Down to the last line of the listing, starting at the one with "U120 pin VOUT: VRAW -> +5V", retype each line exactly. Do not copy the pictures.
################
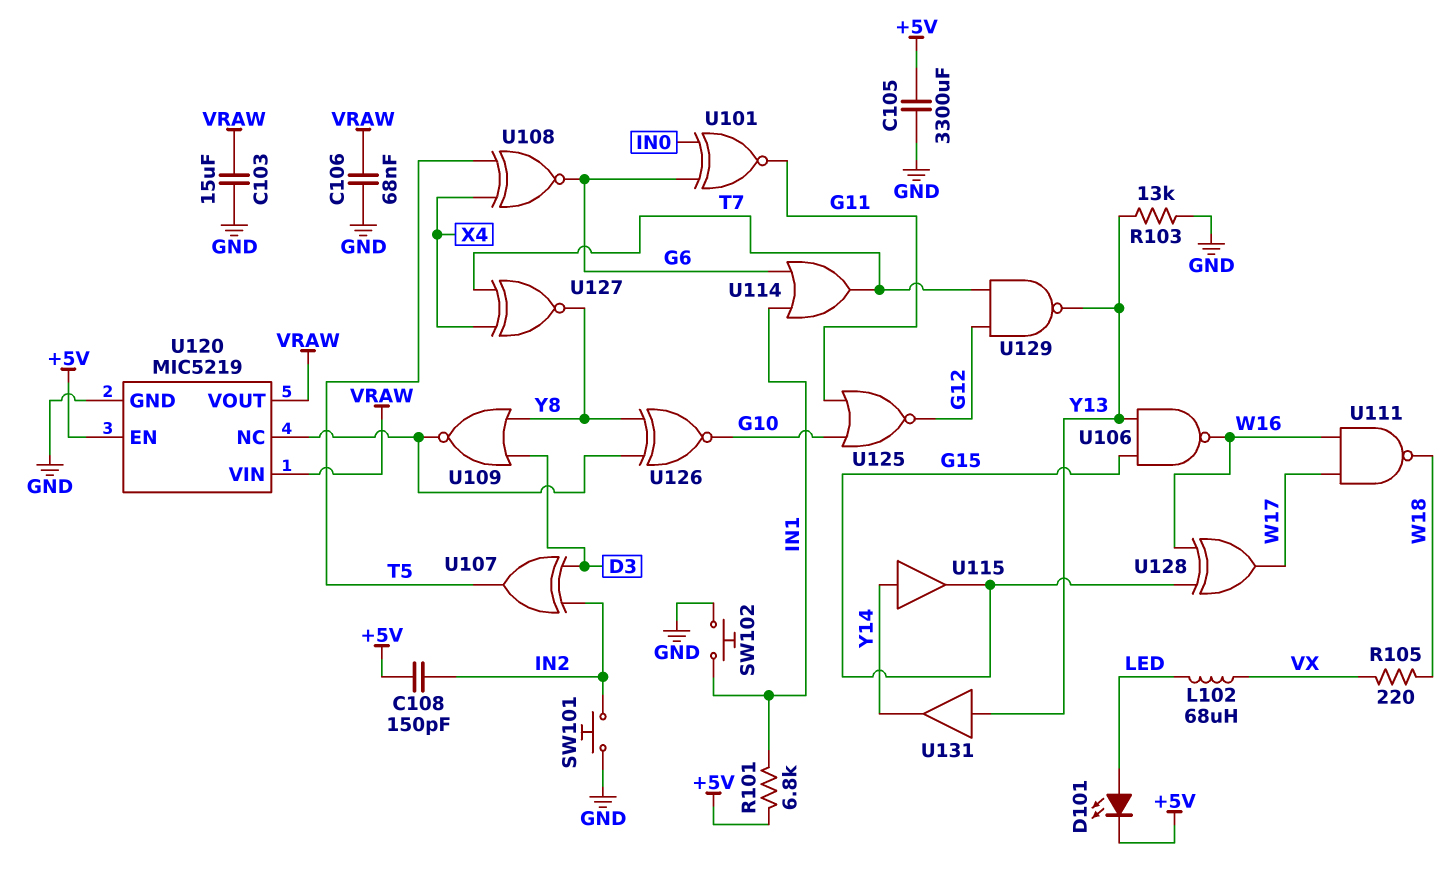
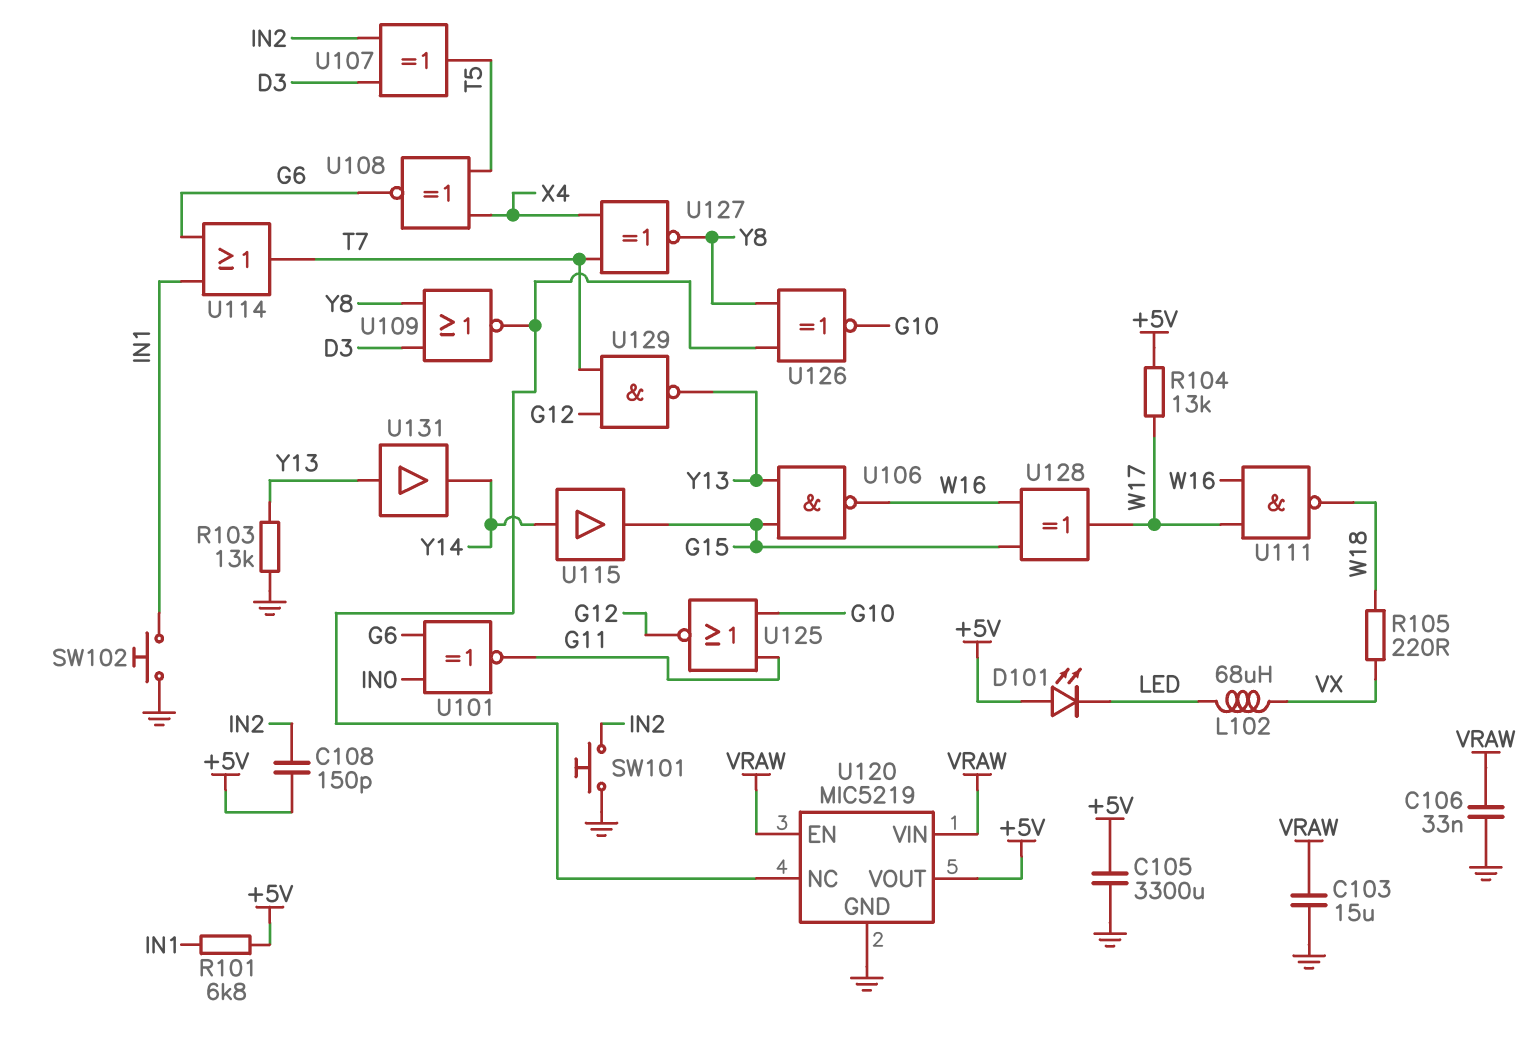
C106: 68nF (GND, VRAW) -> 33nF (GND, VRAW)
D101: LED (A LED, K +5V) -> LED (A +5V, K LED)
R104: none -> 13k (+5V, W17)
U120 pin EN: +5V -> VRAW
U120 pin VOUT: VRAW -> +5V

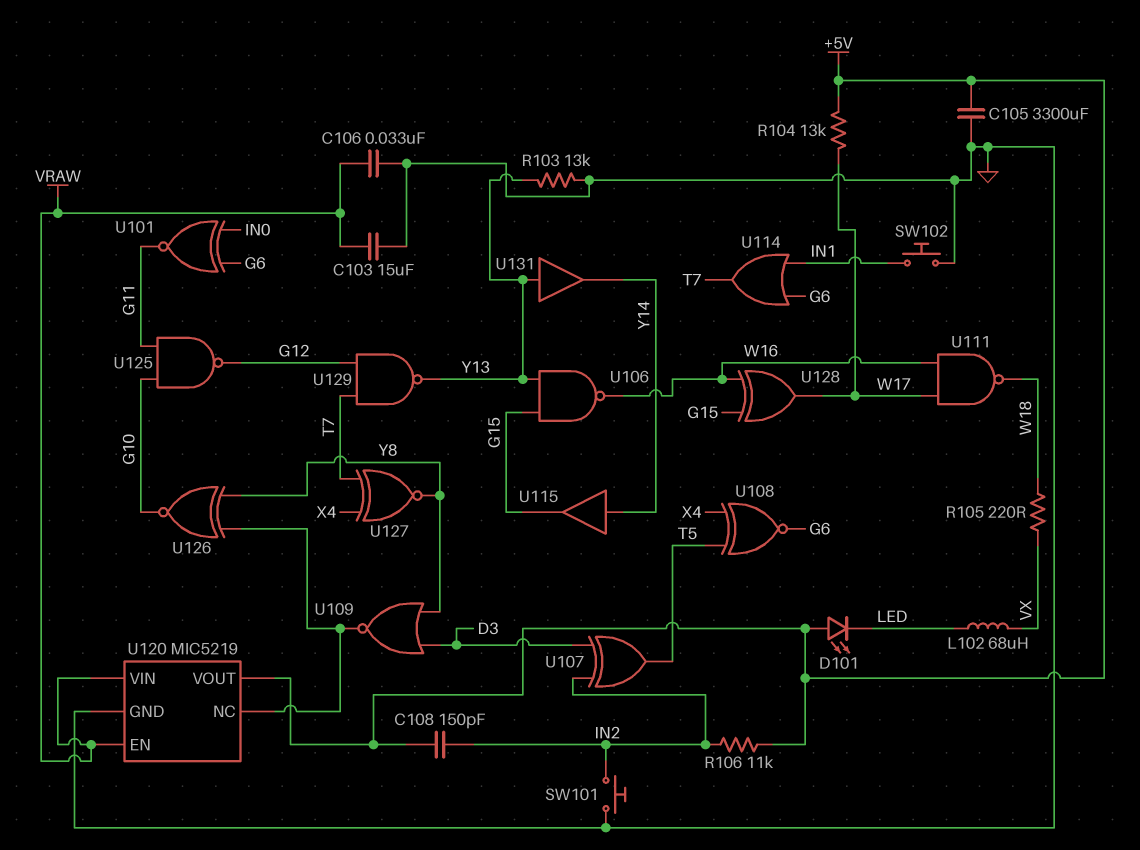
R101: 6.8k (+5V, IN1) -> none
R106: none -> 11k (+5V, IN2)
U125: NOR (in G10, in G11, out G12) -> NAND (in G10, in G11, out G12)

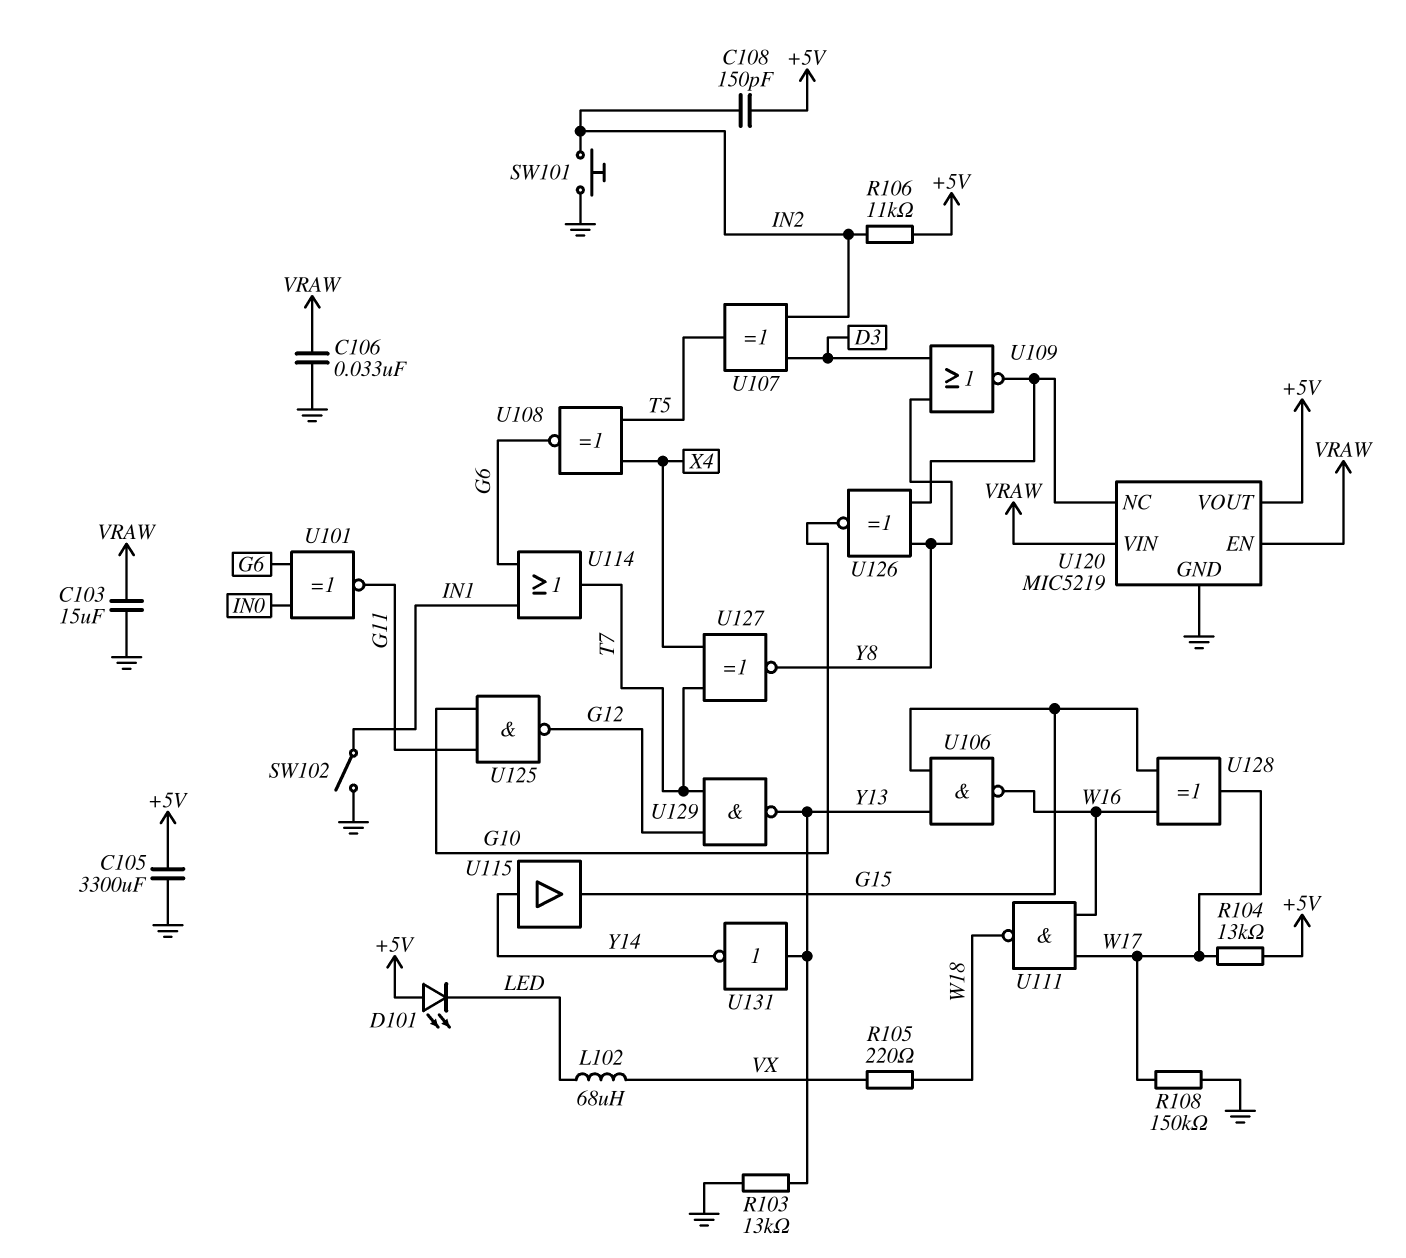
R108: none -> 150k (GND, W17)
SW102: button (GND, IN1) -> switch (GND, IN1)
U131: buffer (in Y13, out Y14) -> NOT (in Y13, out Y14)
################
(Output of the task):
U120 pin VOUT: VRAW -> +5V

R101: 6.8k (+5V, IN1) -> none
R106: none -> 11k (+5V, IN2)
U125: NOR (in G10, in G11, out G12) -> NAND (in G10, in G11, out G12)

R108: none -> 150k (GND, W17)
SW102: button (GND, IN1) -> switch (GND, IN1)
U131: buffer (in Y13, out Y14) -> NOT (in Y13, out Y14)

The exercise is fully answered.